══ Supplied records ══
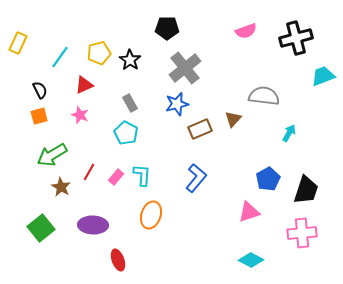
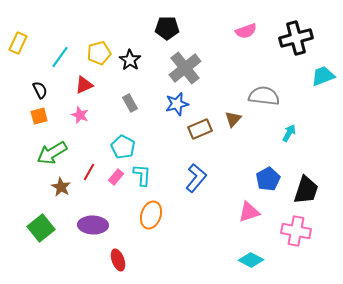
cyan pentagon: moved 3 px left, 14 px down
green arrow: moved 2 px up
pink cross: moved 6 px left, 2 px up; rotated 16 degrees clockwise
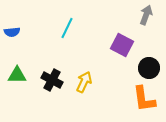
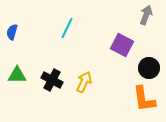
blue semicircle: rotated 112 degrees clockwise
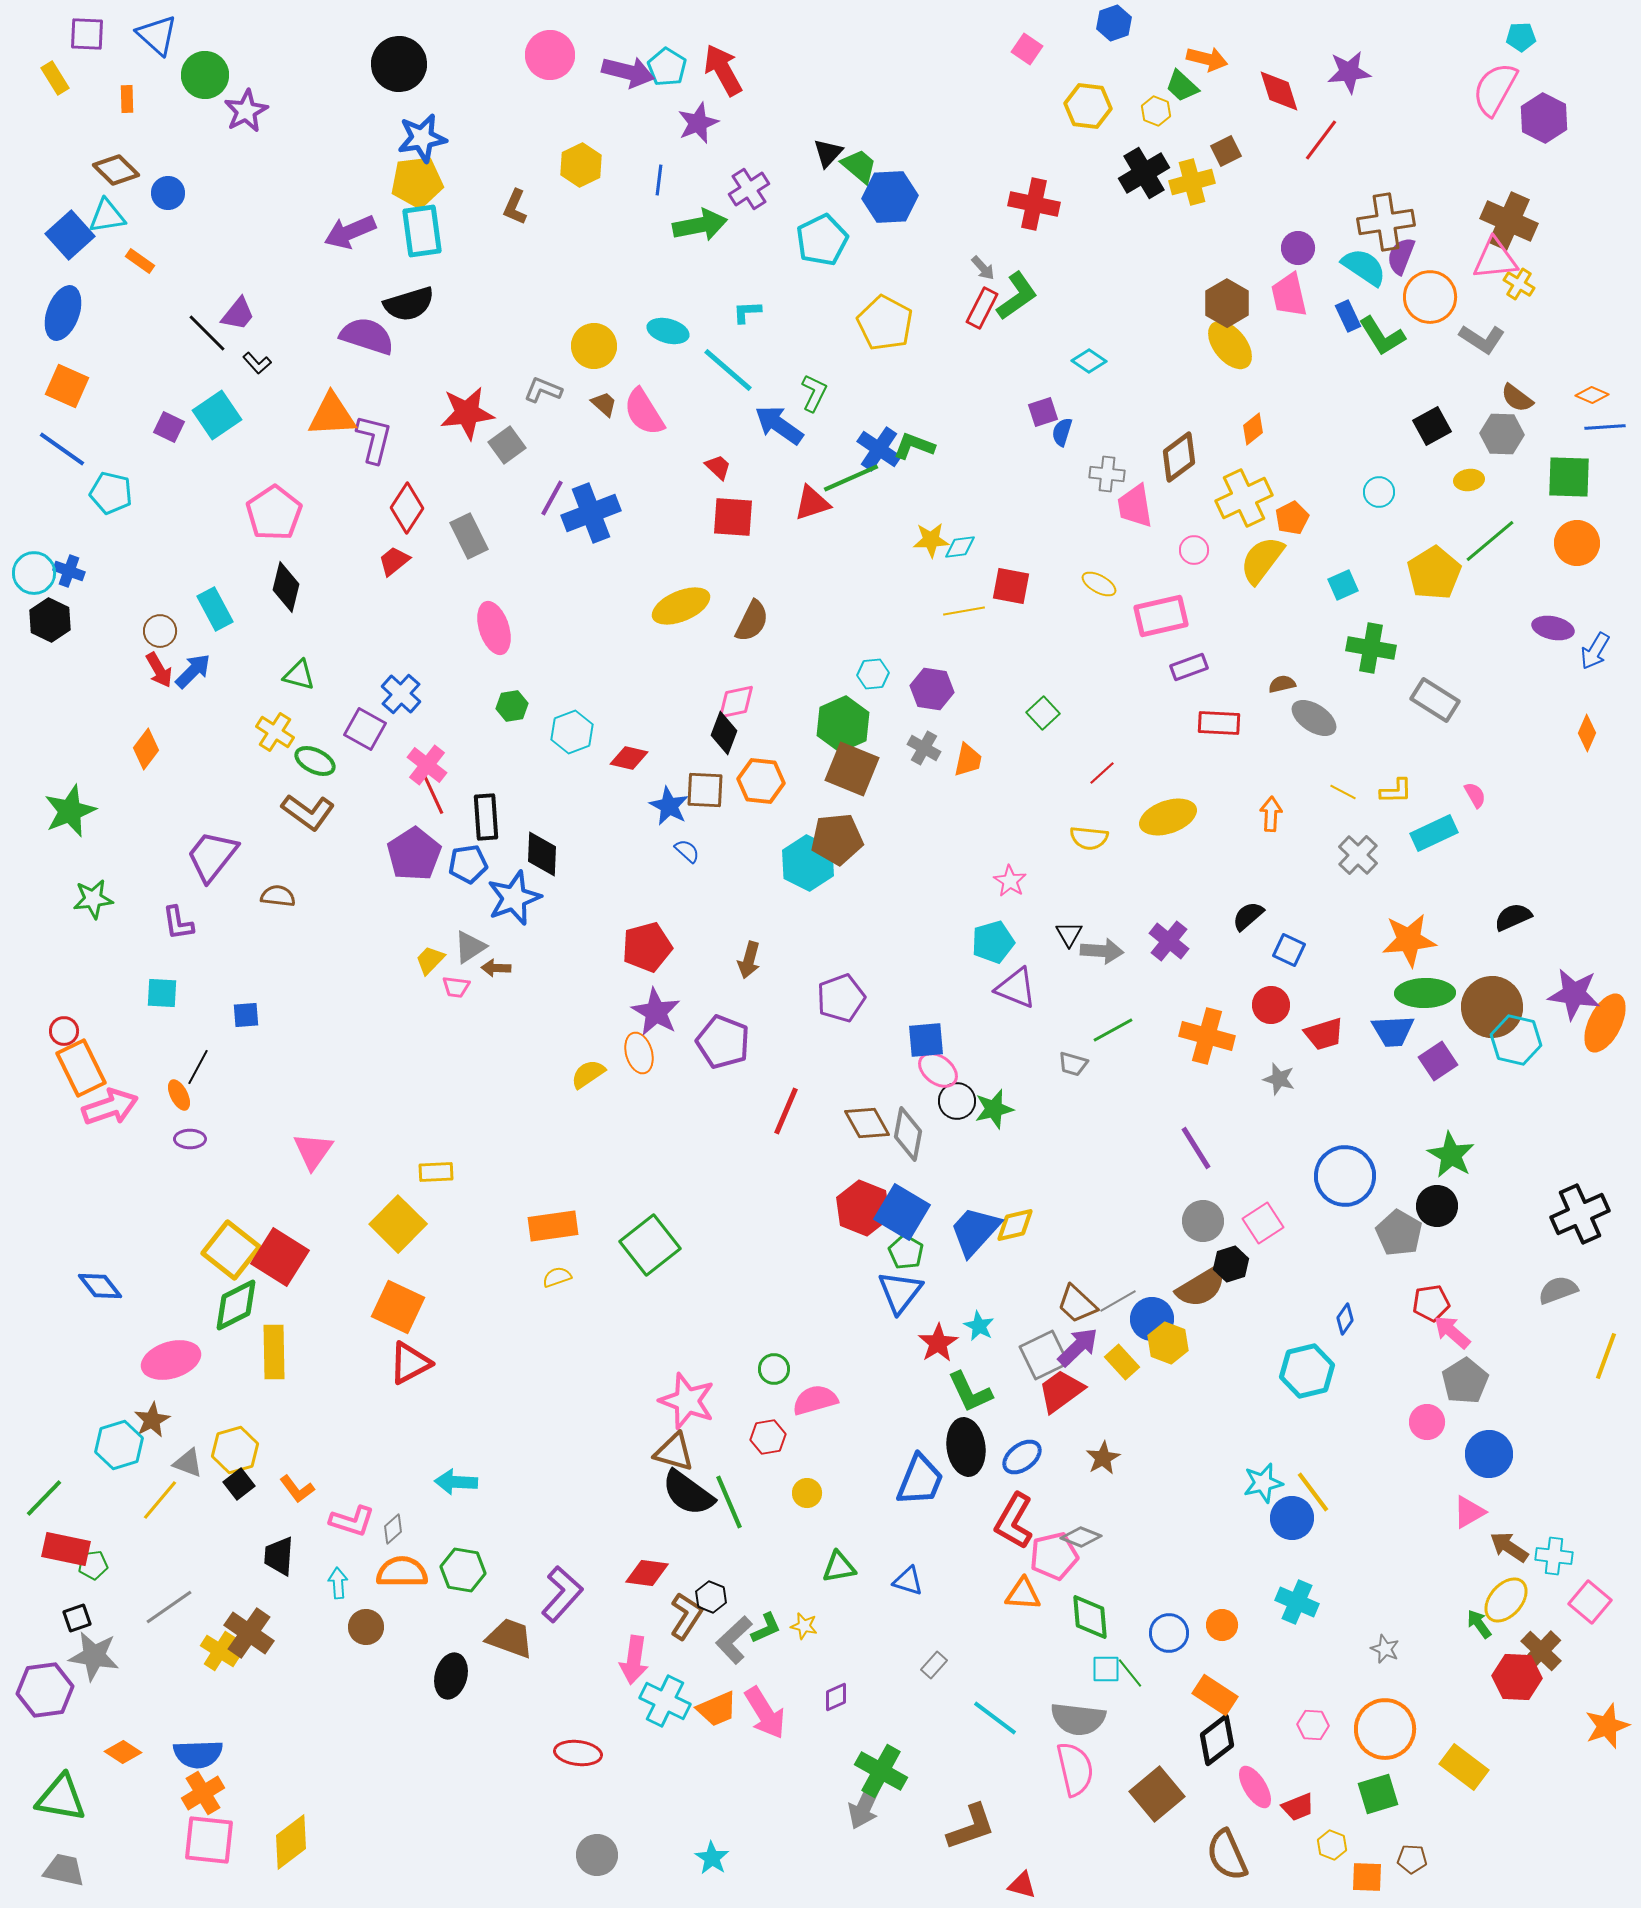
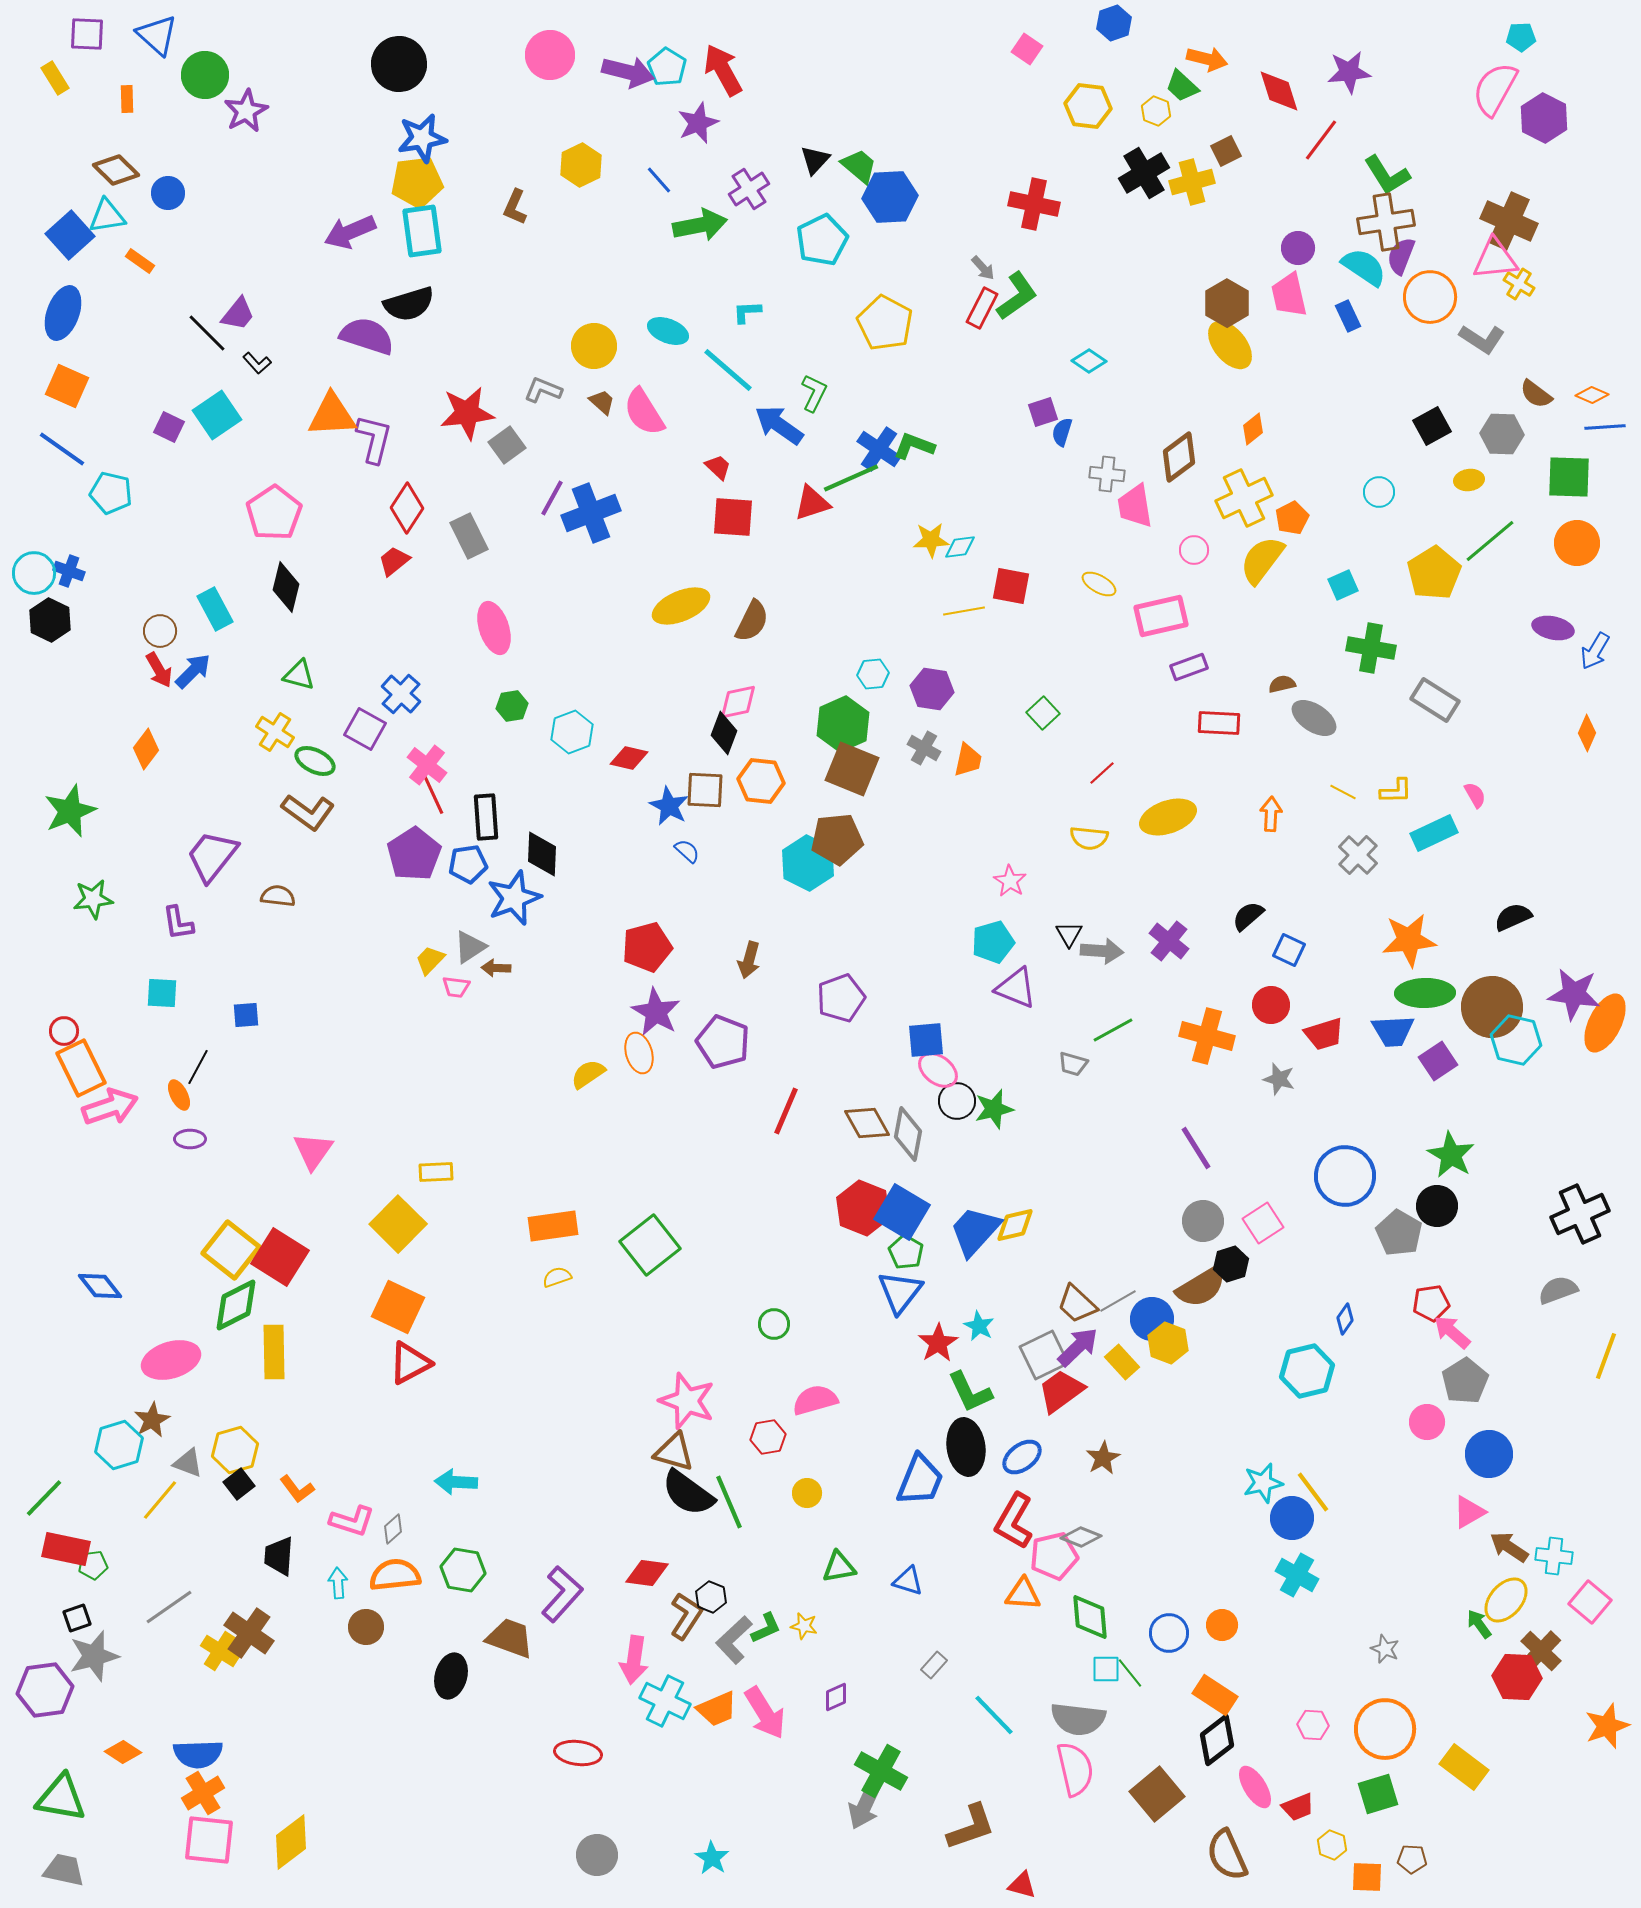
black triangle at (828, 153): moved 13 px left, 7 px down
blue line at (659, 180): rotated 48 degrees counterclockwise
cyan ellipse at (668, 331): rotated 6 degrees clockwise
green L-shape at (1382, 336): moved 5 px right, 161 px up
brown semicircle at (1517, 398): moved 19 px right, 4 px up
brown trapezoid at (604, 404): moved 2 px left, 2 px up
pink diamond at (736, 702): moved 2 px right
green circle at (774, 1369): moved 45 px up
orange semicircle at (402, 1572): moved 7 px left, 3 px down; rotated 6 degrees counterclockwise
cyan cross at (1297, 1602): moved 27 px up; rotated 6 degrees clockwise
gray star at (94, 1656): rotated 24 degrees counterclockwise
cyan line at (995, 1718): moved 1 px left, 3 px up; rotated 9 degrees clockwise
═══
» Your task:
Find the line that contains "green arrow: moved 2 px up" and repeat it, along with every line after it to the end of the data, exactly; drop the pictures.

» Expected answer:
green arrow: moved 2 px up
pink cross: moved 6 px left, 2 px up; rotated 16 degrees clockwise
blue semicircle: rotated 112 degrees clockwise
black triangle at (828, 153): moved 13 px left, 7 px down
blue line at (659, 180): rotated 48 degrees counterclockwise
cyan ellipse at (668, 331): rotated 6 degrees clockwise
green L-shape at (1382, 336): moved 5 px right, 161 px up
brown semicircle at (1517, 398): moved 19 px right, 4 px up
brown trapezoid at (604, 404): moved 2 px left, 2 px up
pink diamond at (736, 702): moved 2 px right
green circle at (774, 1369): moved 45 px up
orange semicircle at (402, 1572): moved 7 px left, 3 px down; rotated 6 degrees counterclockwise
cyan cross at (1297, 1602): moved 27 px up; rotated 6 degrees clockwise
gray star at (94, 1656): rotated 24 degrees counterclockwise
cyan line at (995, 1718): moved 1 px left, 3 px up; rotated 9 degrees clockwise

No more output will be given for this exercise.